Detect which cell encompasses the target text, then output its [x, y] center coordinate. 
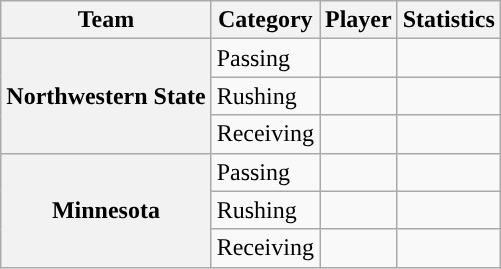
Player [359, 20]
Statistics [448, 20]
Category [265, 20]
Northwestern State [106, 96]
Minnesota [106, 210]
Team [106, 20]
════════
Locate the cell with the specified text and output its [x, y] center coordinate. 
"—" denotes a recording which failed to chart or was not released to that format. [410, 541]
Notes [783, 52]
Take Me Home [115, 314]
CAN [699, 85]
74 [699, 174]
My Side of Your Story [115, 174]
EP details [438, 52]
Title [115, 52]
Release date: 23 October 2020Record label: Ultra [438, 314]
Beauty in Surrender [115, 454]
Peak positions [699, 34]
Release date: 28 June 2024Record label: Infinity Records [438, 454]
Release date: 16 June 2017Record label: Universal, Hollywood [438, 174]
════════
** Instructions to follow **
Can you give the lines again, starting at the one containing "Locate the cell" and ending at the one containing "Release date: 23", with "EP details" switched to "Album details" and everything else unchanged?

** Final result **
Locate the cell with the specified text and output its [x, y] center coordinate. 
"—" denotes a recording which failed to chart or was not released to that format. [410, 541]
Notes [783, 52]
Take Me Home [115, 314]
CAN [699, 85]
74 [699, 174]
My Side of Your Story [115, 174]
Album details [438, 52]
Title [115, 52]
Release date: 23 October 2020Record label: Ultra [438, 314]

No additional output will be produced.